# Work required:
What is needed is every line, exactly as given, from the line containing "D2: zener (A" through the end of the data below.

* * * *

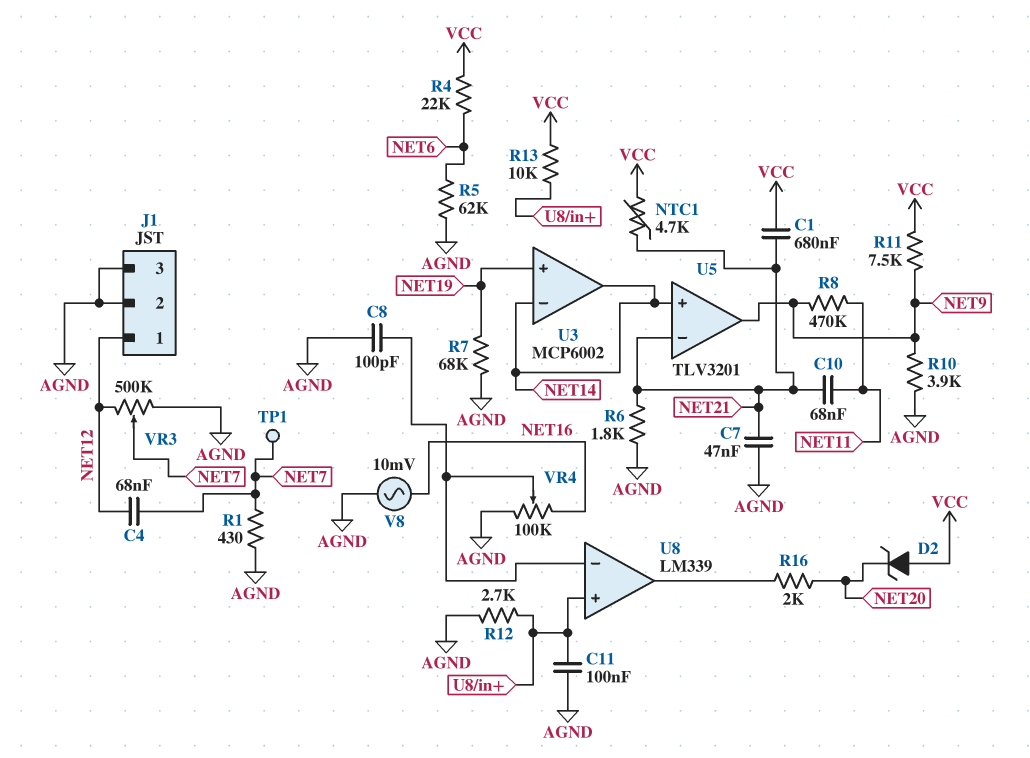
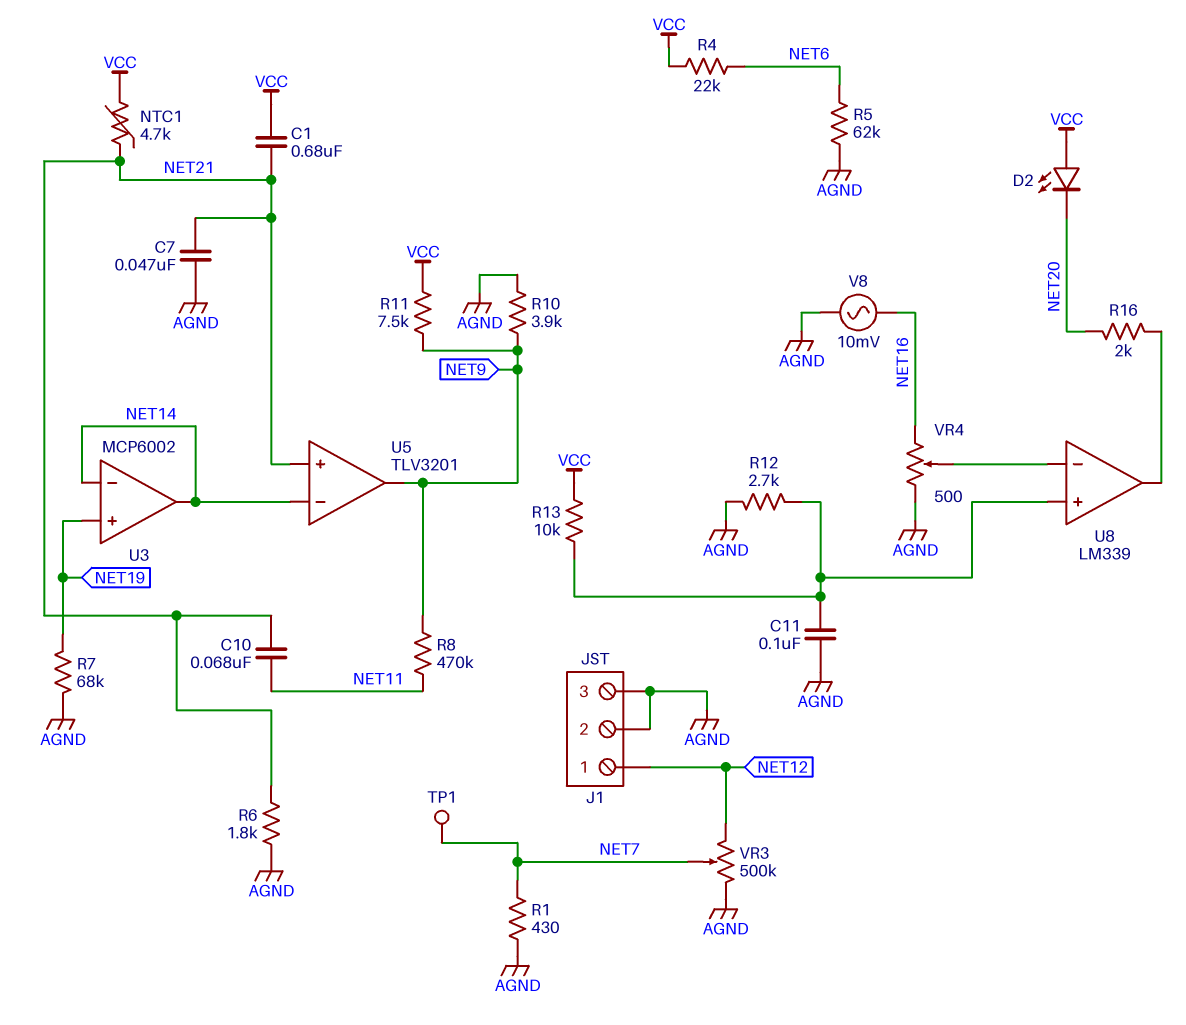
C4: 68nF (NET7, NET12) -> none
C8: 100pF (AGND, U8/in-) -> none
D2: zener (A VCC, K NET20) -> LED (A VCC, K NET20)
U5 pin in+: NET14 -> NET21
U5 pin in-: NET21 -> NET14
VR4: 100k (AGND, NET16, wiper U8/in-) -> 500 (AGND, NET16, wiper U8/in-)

* * * *

# Your response:
D2: zener (A VCC, K NET20) -> LED (A VCC, K NET20)
U5 pin in+: NET14 -> NET21
U5 pin in-: NET21 -> NET14
VR4: 100k (AGND, NET16, wiper U8/in-) -> 500 (AGND, NET16, wiper U8/in-)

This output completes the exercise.